(Data listing)

[Begin]

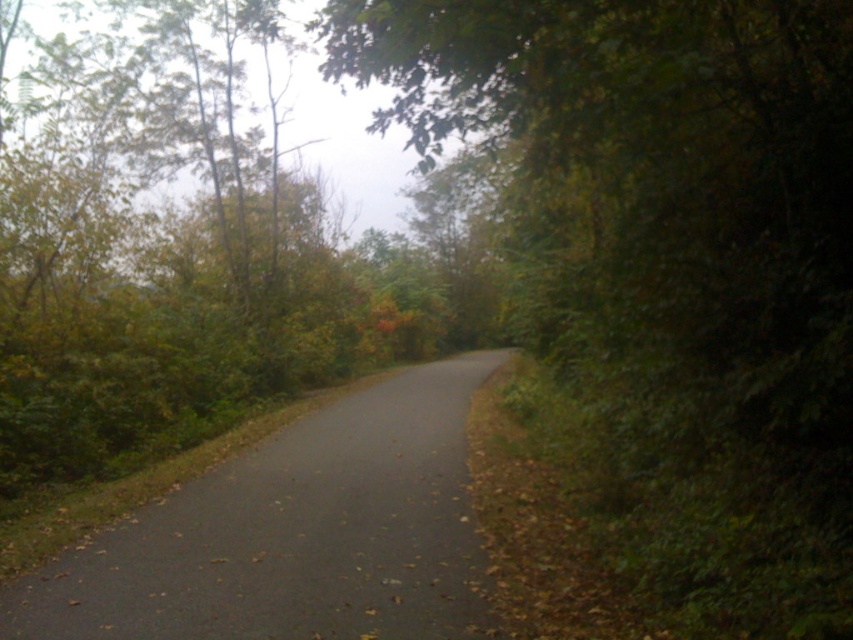
Question: Considering the relative positions of green leafy tree at center and black asphalt road at center in the image provided, where is green leafy tree at center located with respect to black asphalt road at center?

Choices:
 (A) left
 (B) right

Answer: (B)

Question: Does green leafy tree at center have a larger size compared to black asphalt road at center?

Choices:
 (A) yes
 (B) no

Answer: (A)

Question: Among these objects, which one is farthest from the camera?

Choices:
 (A) black asphalt road at center
 (B) green leafy tree at center

Answer: (A)

Question: Can you confirm if green leafy tree at center is positioned above black asphalt road at center?

Choices:
 (A) no
 (B) yes

Answer: (B)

[End]

[AIM]: Rewrite the data from the line containing "Question: Among these" up to and including the last line, replacing each "green leafy tree" with "tall leafy tree" and leaving everything else unchanged.

[EXPECTED OUTPUT]:
Question: Among these objects, which one is farthest from the camera?

Choices:
 (A) black asphalt road at center
 (B) tall leafy tree at center

Answer: (A)

Question: Can you confirm if tall leafy tree at center is positioned above black asphalt road at center?

Choices:
 (A) no
 (B) yes

Answer: (B)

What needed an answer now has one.